Your task is to return all of the entries below exactly, leaving out each picture.

[Opening Available records section]

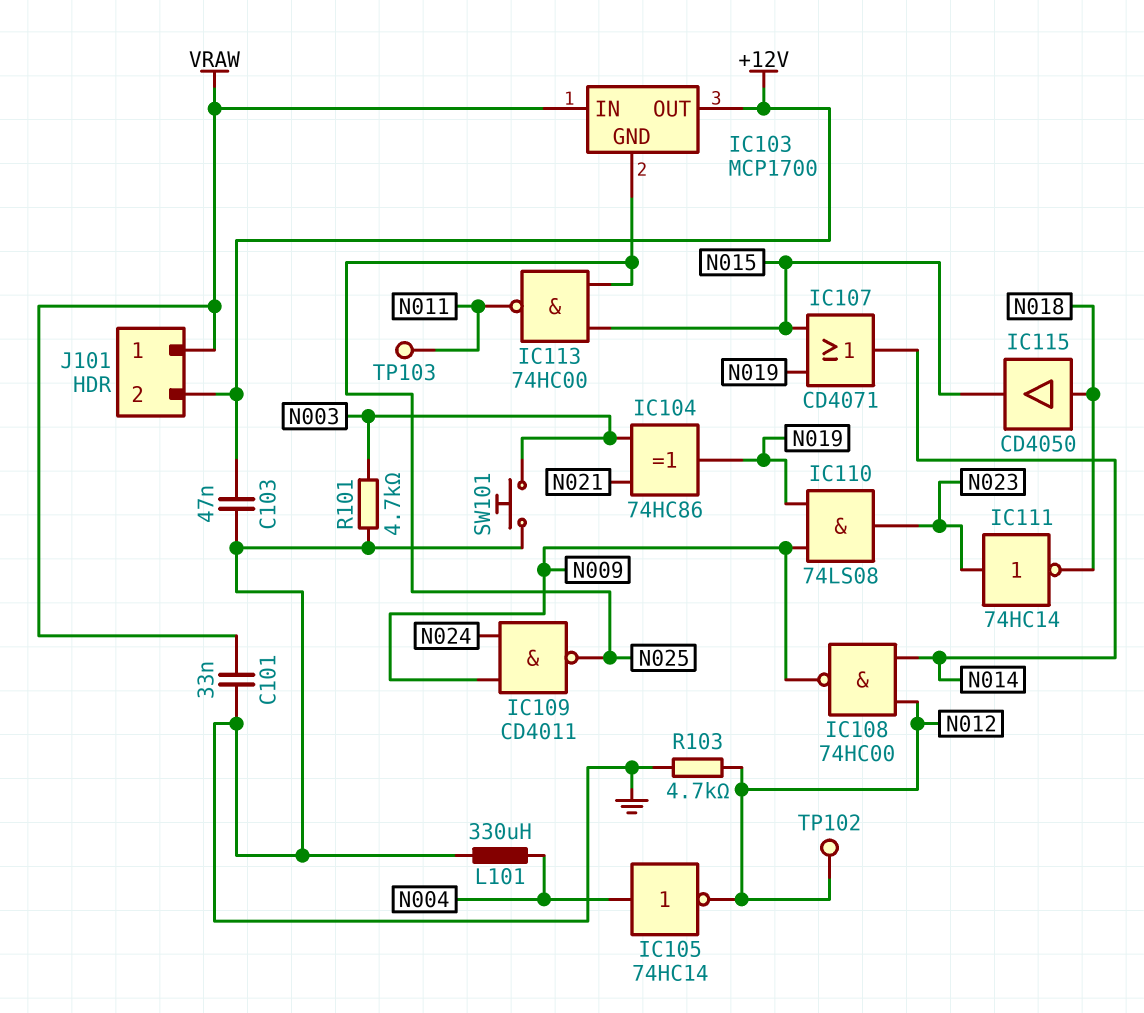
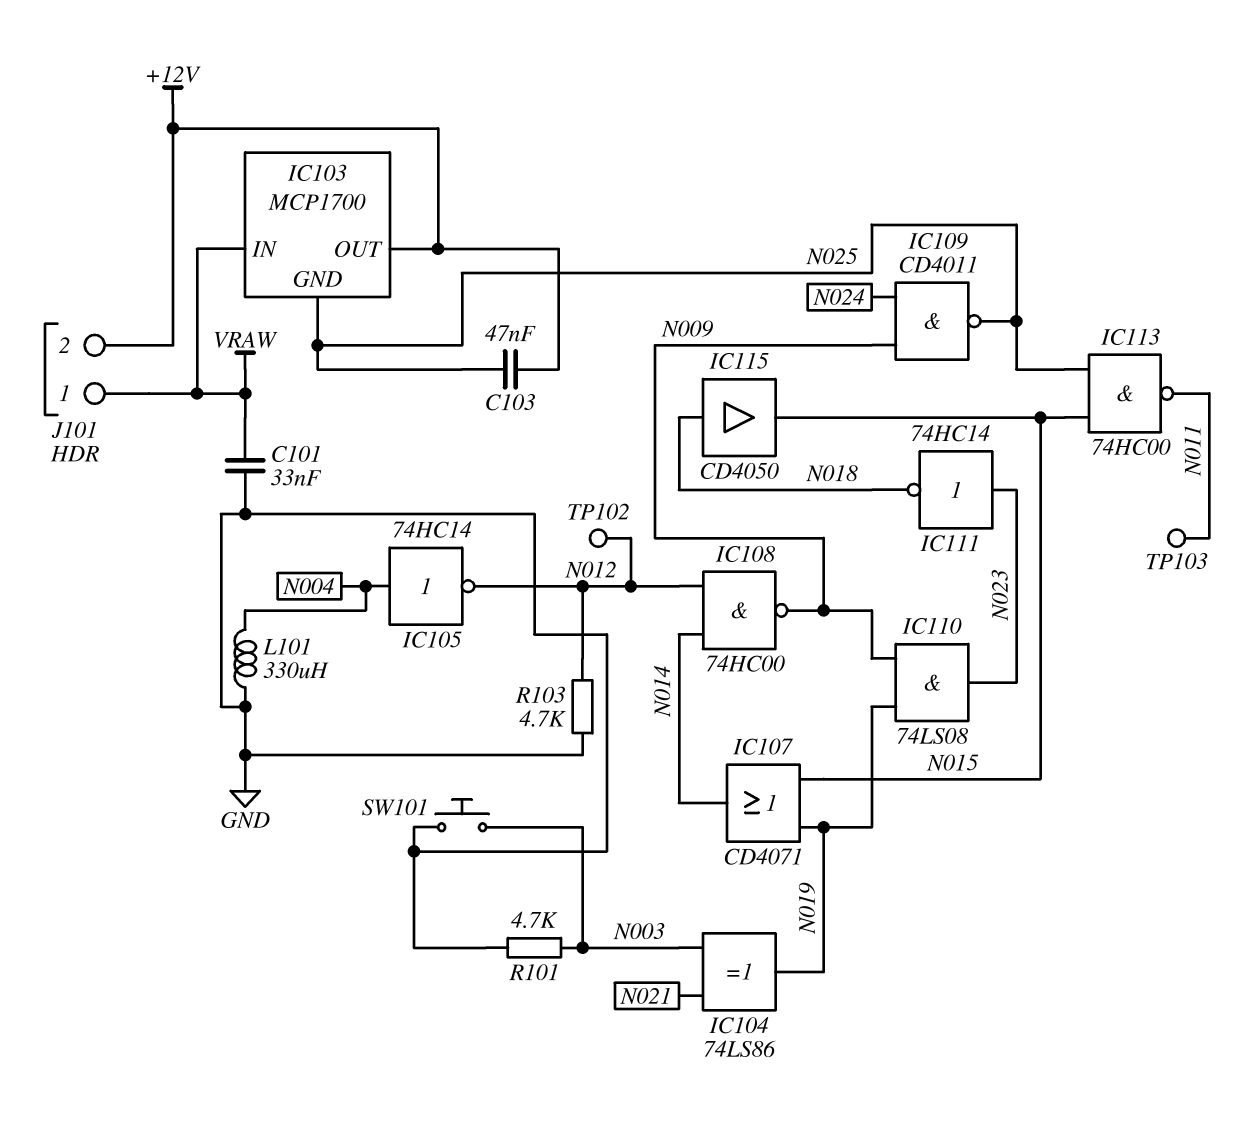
C103: 47nF (+12V, GND) -> 47nF (+12V, N025)
IC104: XOR 74HC86 (in N003, in N021, out N019) -> XOR 74LS86 (in N003, in N021, out N019)

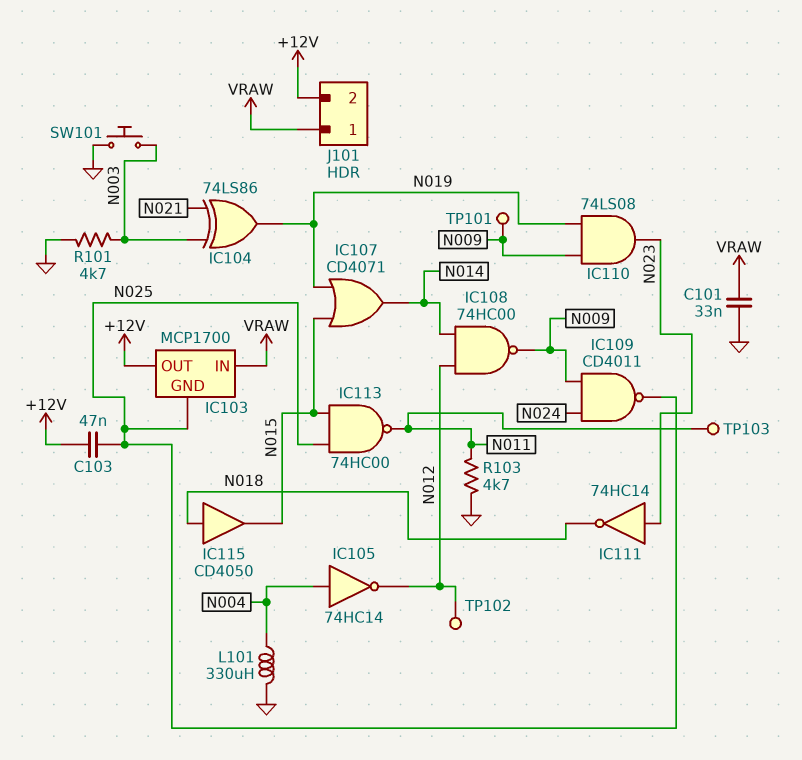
R103: 4.7k (GND, N012) -> 4.7k (GND, N011)
TP101: none -> test point (N009)

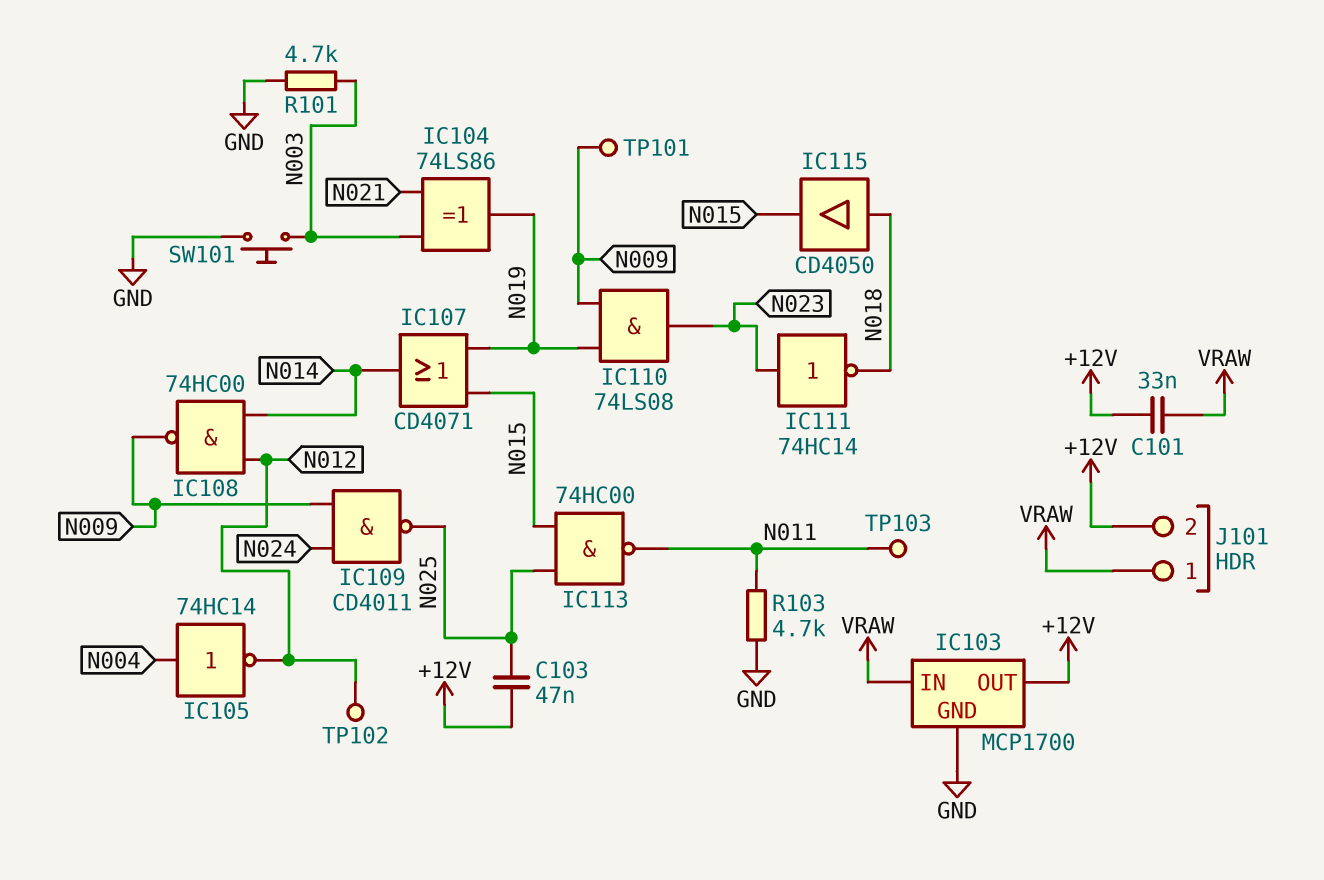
C101: 33nF (GND, VRAW) -> 33nF (+12V, VRAW)
IC103 pin GND: N025 -> GND
L101: 330uH (GND, N004) -> none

[Closing Available records section]

Solution:
C103: 47nF (+12V, GND) -> 47nF (+12V, N025)
IC104: XOR 74HC86 (in N003, in N021, out N019) -> XOR 74LS86 (in N003, in N021, out N019)

R103: 4.7k (GND, N012) -> 4.7k (GND, N011)
TP101: none -> test point (N009)

C101: 33nF (GND, VRAW) -> 33nF (+12V, VRAW)
IC103 pin GND: N025 -> GND
L101: 330uH (GND, N004) -> none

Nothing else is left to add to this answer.